## Problem
Tally the lines below that contain the word "rosy", then give the tally alone.

## Given entries
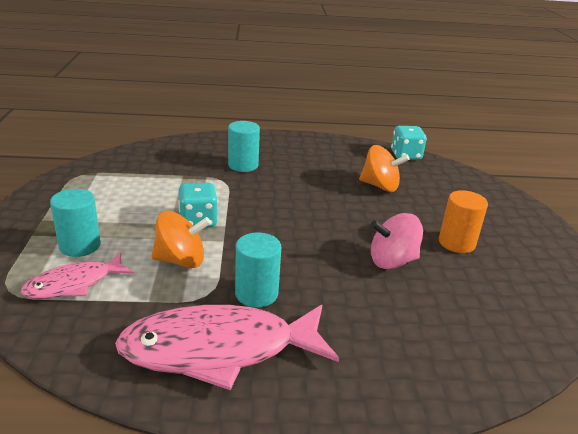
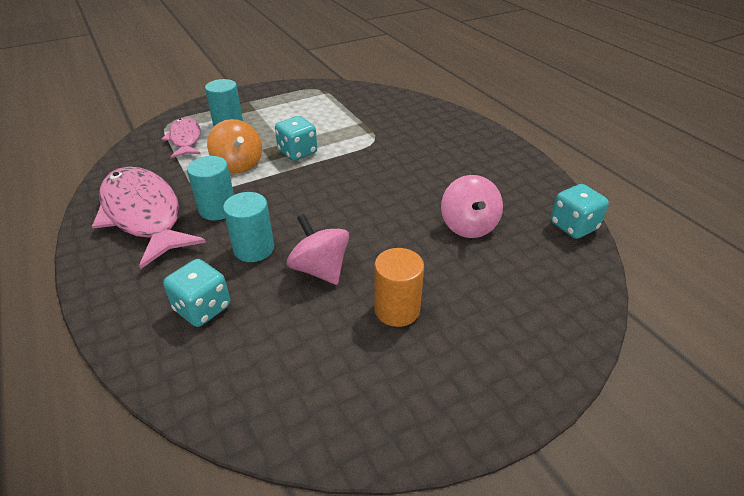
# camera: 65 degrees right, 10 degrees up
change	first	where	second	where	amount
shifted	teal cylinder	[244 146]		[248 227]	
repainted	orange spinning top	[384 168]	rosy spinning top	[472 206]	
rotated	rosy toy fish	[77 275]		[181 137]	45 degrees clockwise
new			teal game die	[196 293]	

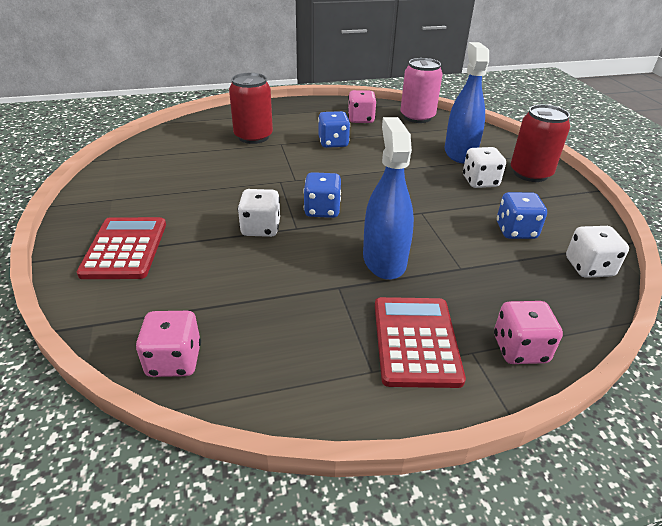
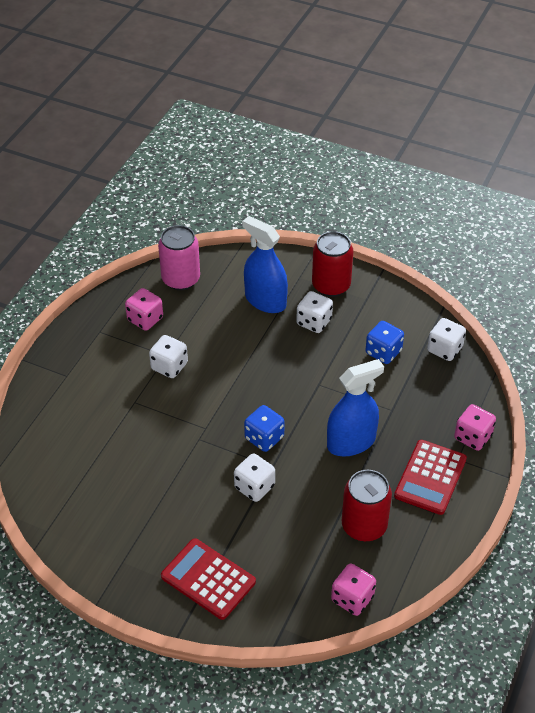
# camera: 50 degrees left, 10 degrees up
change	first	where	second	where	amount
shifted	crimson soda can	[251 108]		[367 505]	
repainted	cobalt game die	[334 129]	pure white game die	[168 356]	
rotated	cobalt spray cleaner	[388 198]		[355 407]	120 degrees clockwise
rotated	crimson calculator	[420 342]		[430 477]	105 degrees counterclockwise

---

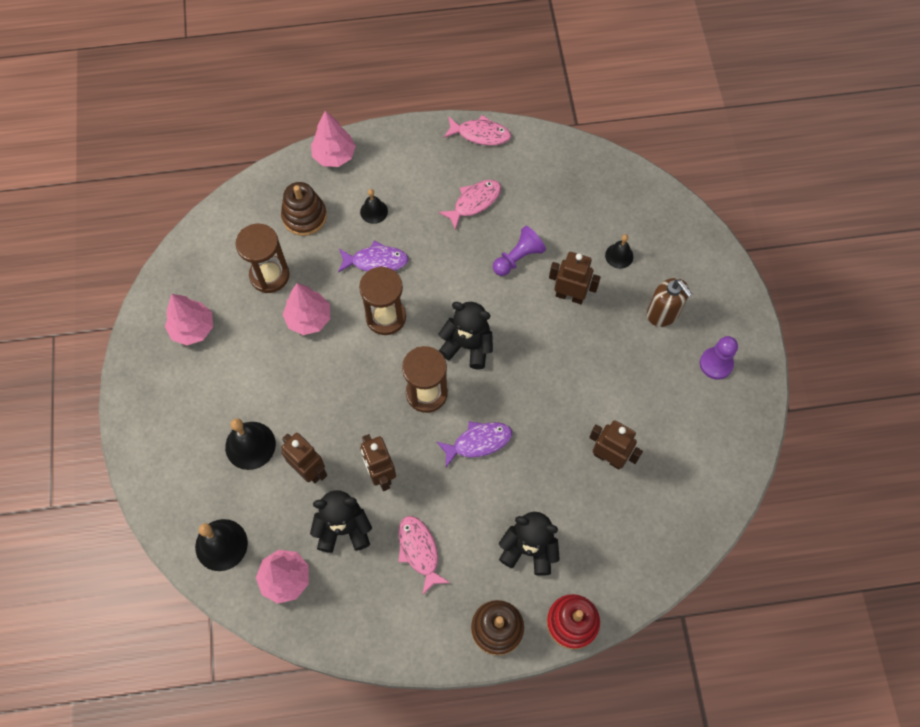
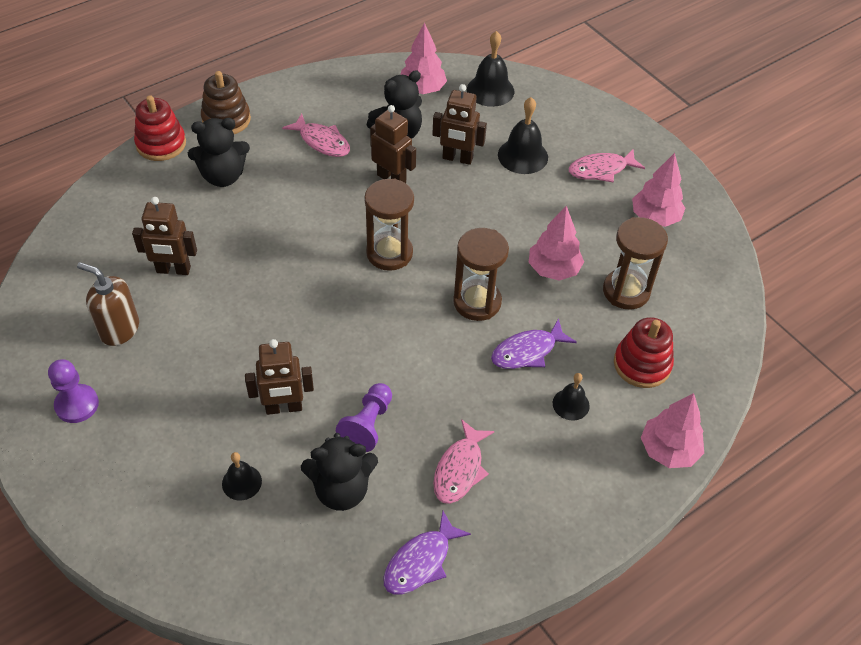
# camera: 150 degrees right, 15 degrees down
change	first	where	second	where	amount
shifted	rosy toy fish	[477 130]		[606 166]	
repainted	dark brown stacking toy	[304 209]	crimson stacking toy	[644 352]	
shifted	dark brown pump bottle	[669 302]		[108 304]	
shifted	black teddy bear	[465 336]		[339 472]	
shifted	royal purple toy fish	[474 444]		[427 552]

## Task solution
3